**EXERCISE OBJECTIVE**. Gather every line in the entries that contains the string "glissando". Upper and lower case must match.

# # # #

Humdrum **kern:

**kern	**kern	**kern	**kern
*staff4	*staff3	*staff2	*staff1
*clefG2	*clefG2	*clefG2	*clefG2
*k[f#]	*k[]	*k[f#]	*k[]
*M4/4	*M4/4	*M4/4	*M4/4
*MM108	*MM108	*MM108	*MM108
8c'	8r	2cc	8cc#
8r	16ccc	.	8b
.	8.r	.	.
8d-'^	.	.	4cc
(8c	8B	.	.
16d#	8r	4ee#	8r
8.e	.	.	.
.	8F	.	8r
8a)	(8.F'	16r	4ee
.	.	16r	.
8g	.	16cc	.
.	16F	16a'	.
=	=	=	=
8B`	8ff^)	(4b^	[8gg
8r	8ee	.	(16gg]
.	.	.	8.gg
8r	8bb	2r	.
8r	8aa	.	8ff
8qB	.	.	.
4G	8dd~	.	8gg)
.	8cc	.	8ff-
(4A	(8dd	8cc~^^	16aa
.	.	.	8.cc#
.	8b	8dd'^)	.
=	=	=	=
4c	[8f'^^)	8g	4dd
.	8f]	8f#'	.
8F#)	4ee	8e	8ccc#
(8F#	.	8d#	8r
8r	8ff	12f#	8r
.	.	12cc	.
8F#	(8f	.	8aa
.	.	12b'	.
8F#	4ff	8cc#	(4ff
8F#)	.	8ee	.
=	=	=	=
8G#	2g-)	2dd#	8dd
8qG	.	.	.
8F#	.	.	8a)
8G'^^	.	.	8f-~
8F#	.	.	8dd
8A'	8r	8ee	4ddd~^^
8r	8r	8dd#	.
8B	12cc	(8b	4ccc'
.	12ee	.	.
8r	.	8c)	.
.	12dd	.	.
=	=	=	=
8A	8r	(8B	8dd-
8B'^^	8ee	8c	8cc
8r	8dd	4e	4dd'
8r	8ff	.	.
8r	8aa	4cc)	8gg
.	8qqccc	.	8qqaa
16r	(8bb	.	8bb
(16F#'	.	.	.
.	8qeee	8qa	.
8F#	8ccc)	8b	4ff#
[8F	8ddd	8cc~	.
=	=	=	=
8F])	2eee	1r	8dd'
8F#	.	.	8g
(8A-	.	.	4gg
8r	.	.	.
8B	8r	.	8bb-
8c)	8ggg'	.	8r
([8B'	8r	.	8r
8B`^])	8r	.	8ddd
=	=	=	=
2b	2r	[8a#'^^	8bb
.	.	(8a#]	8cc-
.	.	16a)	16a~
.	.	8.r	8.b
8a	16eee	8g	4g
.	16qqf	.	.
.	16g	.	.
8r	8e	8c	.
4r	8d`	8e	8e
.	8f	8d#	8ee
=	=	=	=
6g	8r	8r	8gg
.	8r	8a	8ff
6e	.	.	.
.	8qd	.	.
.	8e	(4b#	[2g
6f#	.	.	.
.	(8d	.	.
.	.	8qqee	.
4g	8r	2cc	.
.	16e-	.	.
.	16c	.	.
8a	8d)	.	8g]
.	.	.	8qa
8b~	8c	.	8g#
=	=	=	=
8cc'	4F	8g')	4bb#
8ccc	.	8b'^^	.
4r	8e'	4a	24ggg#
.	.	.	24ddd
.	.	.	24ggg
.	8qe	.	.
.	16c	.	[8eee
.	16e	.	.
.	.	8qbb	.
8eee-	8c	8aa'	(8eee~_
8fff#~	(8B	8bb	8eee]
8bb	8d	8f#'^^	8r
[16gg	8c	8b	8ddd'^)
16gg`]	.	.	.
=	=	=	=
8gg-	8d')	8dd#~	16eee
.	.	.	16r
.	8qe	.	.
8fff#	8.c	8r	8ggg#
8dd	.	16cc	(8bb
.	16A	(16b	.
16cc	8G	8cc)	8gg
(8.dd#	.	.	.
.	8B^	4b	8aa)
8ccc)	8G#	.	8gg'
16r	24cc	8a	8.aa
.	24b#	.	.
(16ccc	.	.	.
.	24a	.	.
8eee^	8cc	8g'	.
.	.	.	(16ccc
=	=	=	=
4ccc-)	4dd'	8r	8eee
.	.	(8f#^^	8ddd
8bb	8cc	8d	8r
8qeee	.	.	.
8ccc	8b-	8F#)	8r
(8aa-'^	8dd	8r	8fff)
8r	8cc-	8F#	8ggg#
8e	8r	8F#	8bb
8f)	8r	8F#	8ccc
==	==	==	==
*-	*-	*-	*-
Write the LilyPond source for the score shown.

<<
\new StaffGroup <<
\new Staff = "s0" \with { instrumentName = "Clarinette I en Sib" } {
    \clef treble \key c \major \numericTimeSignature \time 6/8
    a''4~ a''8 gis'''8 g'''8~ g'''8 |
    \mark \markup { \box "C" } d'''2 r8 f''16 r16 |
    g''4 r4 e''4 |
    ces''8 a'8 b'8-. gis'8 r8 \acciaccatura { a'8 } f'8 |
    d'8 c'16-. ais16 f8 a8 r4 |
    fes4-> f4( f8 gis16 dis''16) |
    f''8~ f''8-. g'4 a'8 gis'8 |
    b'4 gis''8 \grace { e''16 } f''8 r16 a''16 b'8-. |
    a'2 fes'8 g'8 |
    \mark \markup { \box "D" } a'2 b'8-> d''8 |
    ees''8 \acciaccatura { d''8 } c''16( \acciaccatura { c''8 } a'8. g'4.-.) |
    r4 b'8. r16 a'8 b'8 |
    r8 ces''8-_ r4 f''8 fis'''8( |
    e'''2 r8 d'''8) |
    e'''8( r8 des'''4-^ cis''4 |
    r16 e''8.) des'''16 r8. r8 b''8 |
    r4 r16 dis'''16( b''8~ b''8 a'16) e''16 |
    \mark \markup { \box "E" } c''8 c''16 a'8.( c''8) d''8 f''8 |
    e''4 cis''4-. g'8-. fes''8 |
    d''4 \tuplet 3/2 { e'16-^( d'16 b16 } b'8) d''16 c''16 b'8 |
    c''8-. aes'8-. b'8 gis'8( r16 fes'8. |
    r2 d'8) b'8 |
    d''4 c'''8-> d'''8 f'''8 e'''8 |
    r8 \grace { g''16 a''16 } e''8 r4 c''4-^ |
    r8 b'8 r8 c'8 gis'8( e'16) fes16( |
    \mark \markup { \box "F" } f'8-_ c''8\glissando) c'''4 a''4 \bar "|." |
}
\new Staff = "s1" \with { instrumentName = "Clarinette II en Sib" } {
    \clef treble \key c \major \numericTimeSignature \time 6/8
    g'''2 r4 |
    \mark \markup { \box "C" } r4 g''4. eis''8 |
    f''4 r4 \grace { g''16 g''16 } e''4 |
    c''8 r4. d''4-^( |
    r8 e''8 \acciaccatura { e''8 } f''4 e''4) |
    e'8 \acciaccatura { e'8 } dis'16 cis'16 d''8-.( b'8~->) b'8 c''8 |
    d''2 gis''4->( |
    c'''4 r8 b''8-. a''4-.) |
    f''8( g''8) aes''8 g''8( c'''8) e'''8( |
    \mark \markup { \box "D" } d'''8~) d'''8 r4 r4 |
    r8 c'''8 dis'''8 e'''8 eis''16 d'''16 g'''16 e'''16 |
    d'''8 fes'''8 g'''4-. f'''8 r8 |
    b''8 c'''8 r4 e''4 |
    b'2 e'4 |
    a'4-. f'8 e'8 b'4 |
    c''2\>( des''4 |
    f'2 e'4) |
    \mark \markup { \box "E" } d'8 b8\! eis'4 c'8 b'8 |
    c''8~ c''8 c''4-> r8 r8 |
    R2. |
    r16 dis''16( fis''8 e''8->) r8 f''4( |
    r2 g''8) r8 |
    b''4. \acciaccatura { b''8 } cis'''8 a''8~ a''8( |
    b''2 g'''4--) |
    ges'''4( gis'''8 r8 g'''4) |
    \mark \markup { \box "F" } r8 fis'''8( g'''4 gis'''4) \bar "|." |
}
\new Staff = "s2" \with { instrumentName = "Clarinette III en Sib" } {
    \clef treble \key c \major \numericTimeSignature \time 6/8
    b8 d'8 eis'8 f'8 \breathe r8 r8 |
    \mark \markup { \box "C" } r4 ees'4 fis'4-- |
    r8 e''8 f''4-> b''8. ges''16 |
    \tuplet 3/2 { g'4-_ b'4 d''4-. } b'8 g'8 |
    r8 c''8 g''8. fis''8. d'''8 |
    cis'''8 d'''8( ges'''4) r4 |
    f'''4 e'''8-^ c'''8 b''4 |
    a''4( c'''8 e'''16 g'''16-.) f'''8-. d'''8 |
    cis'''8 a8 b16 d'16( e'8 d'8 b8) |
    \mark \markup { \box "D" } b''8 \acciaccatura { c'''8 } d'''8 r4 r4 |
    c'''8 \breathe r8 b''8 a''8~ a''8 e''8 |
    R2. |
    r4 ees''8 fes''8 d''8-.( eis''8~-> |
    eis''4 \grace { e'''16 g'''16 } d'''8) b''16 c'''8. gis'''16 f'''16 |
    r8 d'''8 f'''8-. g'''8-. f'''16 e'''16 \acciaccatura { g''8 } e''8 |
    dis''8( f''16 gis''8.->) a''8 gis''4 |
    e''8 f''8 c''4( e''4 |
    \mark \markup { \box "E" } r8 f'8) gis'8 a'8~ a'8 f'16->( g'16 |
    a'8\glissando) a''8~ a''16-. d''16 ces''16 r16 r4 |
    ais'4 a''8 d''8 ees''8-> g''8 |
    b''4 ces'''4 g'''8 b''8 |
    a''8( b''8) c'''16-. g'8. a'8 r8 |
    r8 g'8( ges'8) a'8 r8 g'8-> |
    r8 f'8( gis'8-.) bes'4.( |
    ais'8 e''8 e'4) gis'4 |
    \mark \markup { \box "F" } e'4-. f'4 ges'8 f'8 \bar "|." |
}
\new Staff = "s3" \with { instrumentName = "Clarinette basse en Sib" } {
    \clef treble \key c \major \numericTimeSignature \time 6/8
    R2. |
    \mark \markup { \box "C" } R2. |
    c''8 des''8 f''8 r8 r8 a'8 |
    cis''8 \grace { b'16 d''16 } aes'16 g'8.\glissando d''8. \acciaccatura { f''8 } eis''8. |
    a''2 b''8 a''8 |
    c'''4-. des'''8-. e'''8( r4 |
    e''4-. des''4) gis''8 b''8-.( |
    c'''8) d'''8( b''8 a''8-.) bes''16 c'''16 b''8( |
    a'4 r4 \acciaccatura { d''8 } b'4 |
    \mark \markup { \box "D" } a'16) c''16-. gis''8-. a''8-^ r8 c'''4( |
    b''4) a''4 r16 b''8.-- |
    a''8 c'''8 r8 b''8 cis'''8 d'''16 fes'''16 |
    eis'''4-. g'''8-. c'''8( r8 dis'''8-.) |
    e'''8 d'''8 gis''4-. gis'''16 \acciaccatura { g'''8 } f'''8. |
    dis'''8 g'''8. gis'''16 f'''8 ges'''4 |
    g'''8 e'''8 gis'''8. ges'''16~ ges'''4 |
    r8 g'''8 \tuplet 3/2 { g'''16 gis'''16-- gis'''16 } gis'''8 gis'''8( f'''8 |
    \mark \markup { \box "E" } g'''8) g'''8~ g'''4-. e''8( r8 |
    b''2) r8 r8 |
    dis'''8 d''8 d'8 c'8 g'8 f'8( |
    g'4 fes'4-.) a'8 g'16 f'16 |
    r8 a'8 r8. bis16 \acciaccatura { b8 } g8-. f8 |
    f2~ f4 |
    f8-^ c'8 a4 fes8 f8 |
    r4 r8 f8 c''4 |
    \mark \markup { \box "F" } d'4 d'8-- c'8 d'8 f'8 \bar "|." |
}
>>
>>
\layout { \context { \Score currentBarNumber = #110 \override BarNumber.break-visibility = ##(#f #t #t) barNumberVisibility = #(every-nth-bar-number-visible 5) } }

# # # #

**RESULT OF THIS TASK**.
    \mark \markup { \box "F" } f'8-_ c''8\glissando) c'''4 a''4 \bar "|." |
    a'8\glissando) a''8~ a''16-. d''16 ces''16 r16 r4 |
    cis''8 \grace { b'16 d''16 } aes'16 g'8.\glissando d''8. \acciaccatura { f''8 } eis''8. |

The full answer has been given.